◆ TO DO
What is needed is an exact copy of every line from the one containing "(153, 333) = (220, 120): orange" through the end of the entries; please set it down without any pictures.

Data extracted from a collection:
┄┄┄┄┄┄
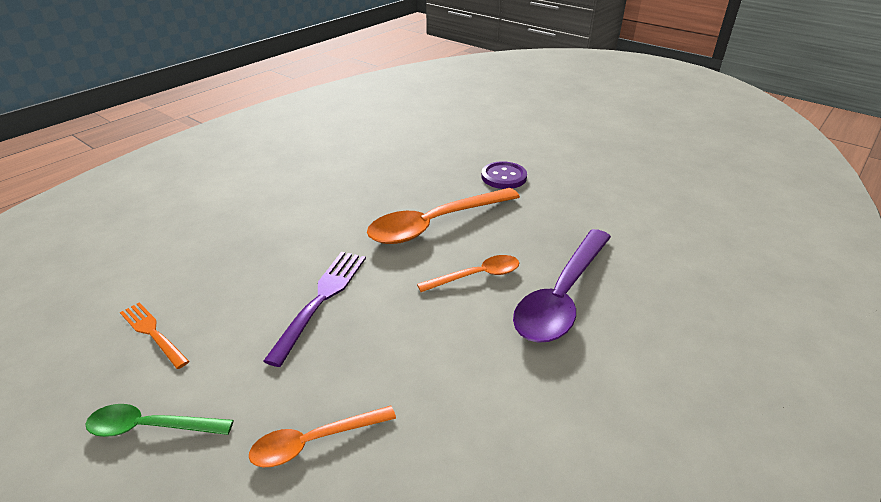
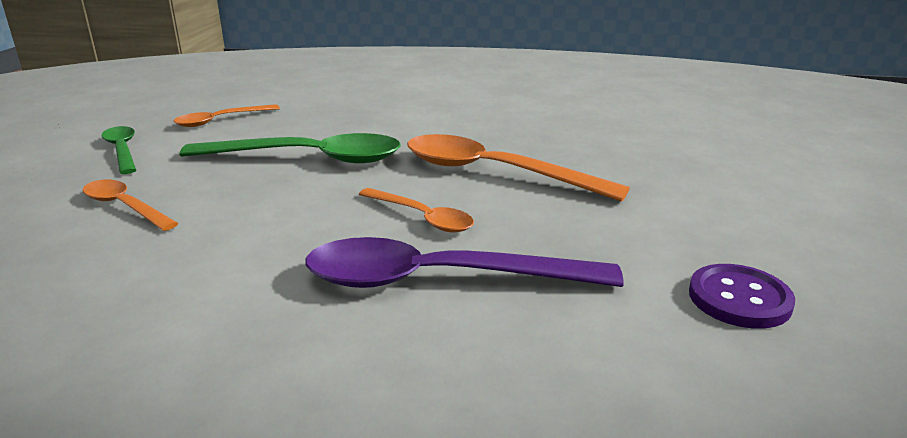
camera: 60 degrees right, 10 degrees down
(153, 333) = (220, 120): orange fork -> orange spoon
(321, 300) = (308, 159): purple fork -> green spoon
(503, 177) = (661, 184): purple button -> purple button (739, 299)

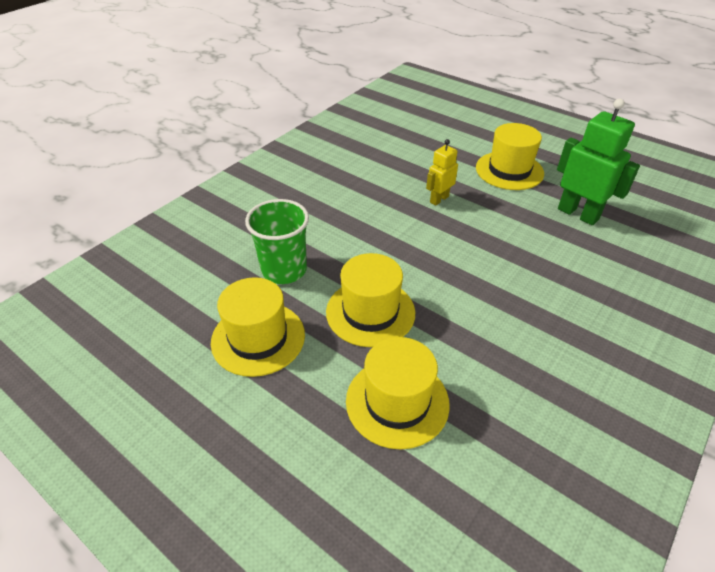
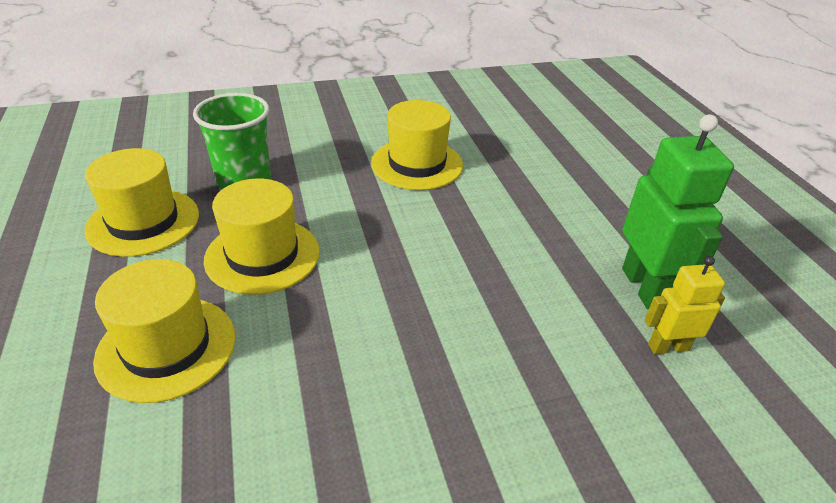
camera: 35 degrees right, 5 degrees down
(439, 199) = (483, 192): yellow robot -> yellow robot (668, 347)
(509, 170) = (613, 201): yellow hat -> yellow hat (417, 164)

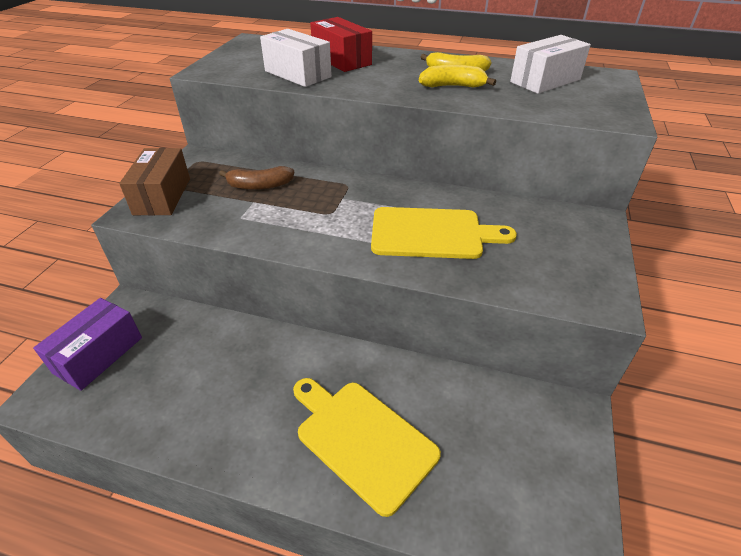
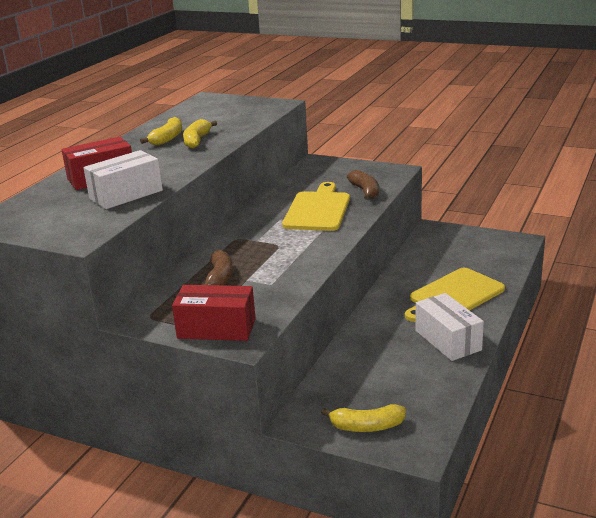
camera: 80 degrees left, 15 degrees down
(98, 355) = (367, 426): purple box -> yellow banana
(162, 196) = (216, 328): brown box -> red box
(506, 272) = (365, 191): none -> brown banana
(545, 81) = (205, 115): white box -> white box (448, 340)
┄┄┄┄┄┄
◆ REPLY TO THE EXERCISE
(153, 333) = (220, 120): orange fork -> orange spoon
(321, 300) = (308, 159): purple fork -> green spoon
(503, 177) = (661, 184): purple button -> purple button (739, 299)

camera: 35 degrees right, 5 degrees down
(439, 199) = (483, 192): yellow robot -> yellow robot (668, 347)
(509, 170) = (613, 201): yellow hat -> yellow hat (417, 164)

camera: 80 degrees left, 15 degrees down
(98, 355) = (367, 426): purple box -> yellow banana
(162, 196) = (216, 328): brown box -> red box
(506, 272) = (365, 191): none -> brown banana
(545, 81) = (205, 115): white box -> white box (448, 340)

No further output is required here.